(Object matching data)
★ ★ ★

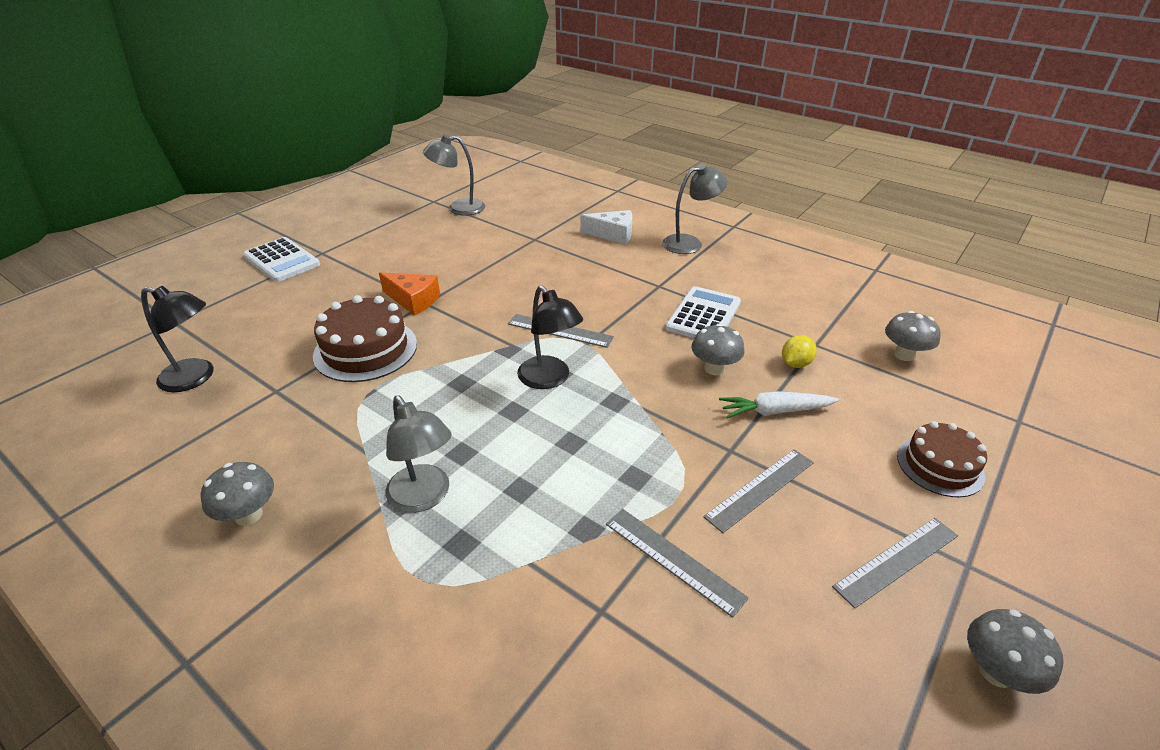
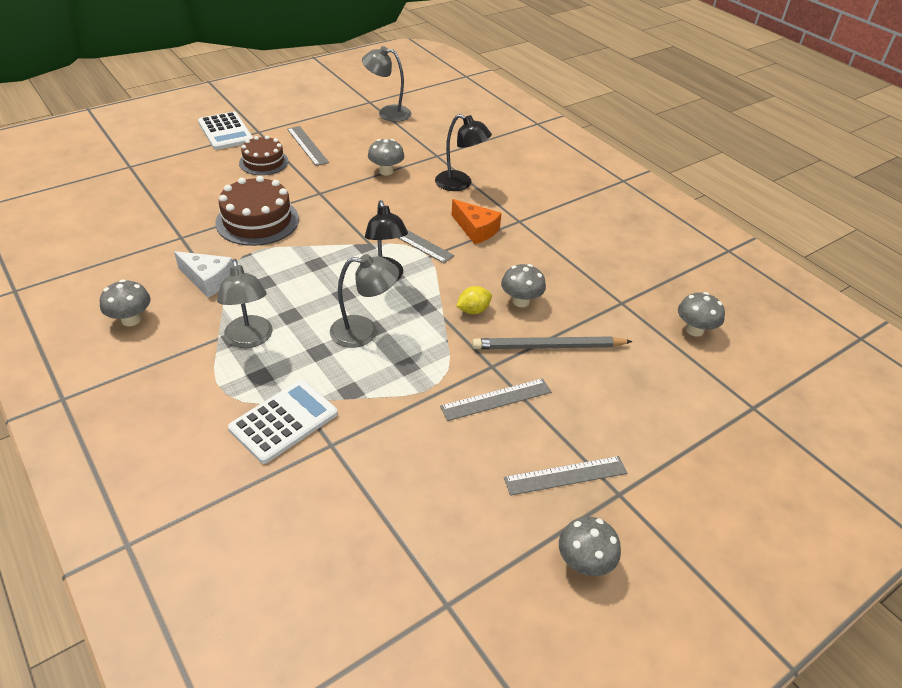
camera: 15 degrees right, 5 degrees up
(196, 378) = (130, 214): black lamp -> black lamp (460, 184)
(413, 300) = (311, 188): orange cheese -> orange cheese (476, 229)
(489, 265) = (386, 171): none -> grey mushroom
(613, 234) = (507, 165): white cheese -> white cheese (208, 280)
(673, 560) = (400, 428): grey ruler -> grey ruler (307, 145)
(690, 243) = (571, 188): grey lamp -> grey lamp (364, 332)
(703, 315) = (541, 255): white calculator -> white calculator (283, 421)
(775, 411) = (548, 347): white carrot -> grey pencil
(795, 364) = (592, 314): yellow lemon -> yellow lemon (473, 310)
(940, 466) = (654, 422): brown cake -> brown cake (263, 162)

★ ★ ★

> **About this task**:
Print the data once more without any change, skipping each picture.

> **Answer to this problem**:
camera: 15 degrees right, 5 degrees up
(196, 378) = (130, 214): black lamp -> black lamp (460, 184)
(413, 300) = (311, 188): orange cheese -> orange cheese (476, 229)
(489, 265) = (386, 171): none -> grey mushroom
(613, 234) = (507, 165): white cheese -> white cheese (208, 280)
(673, 560) = (400, 428): grey ruler -> grey ruler (307, 145)
(690, 243) = (571, 188): grey lamp -> grey lamp (364, 332)
(703, 315) = (541, 255): white calculator -> white calculator (283, 421)
(775, 411) = (548, 347): white carrot -> grey pencil
(795, 364) = (592, 314): yellow lemon -> yellow lemon (473, 310)
(940, 466) = (654, 422): brown cake -> brown cake (263, 162)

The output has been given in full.